» **What needs to be done**
Quote the whole listing word for word. Do not include the pictures.

» **Data shown**
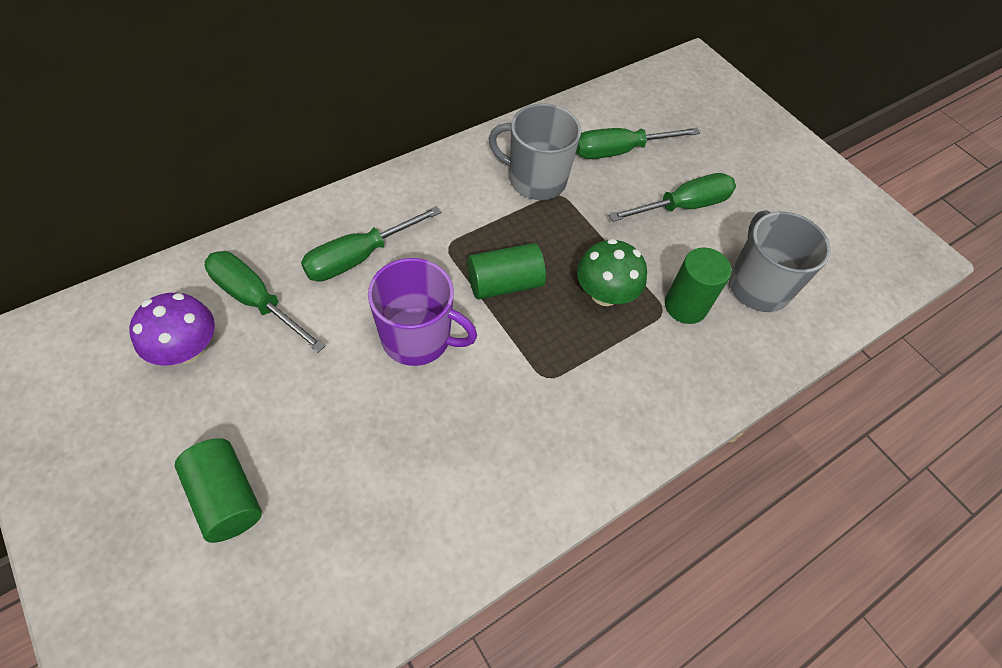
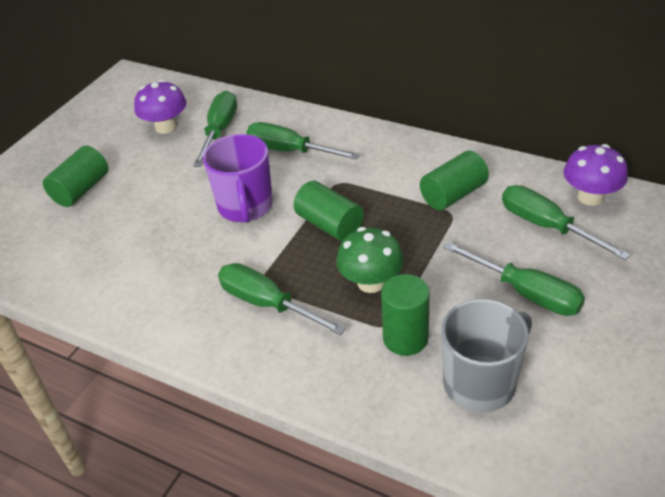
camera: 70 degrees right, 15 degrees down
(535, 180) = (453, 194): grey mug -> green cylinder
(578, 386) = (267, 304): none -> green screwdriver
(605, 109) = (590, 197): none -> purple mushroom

» **Exercise solution**
camera: 70 degrees right, 15 degrees down
(535, 180) = (453, 194): grey mug -> green cylinder
(578, 386) = (267, 304): none -> green screwdriver
(605, 109) = (590, 197): none -> purple mushroom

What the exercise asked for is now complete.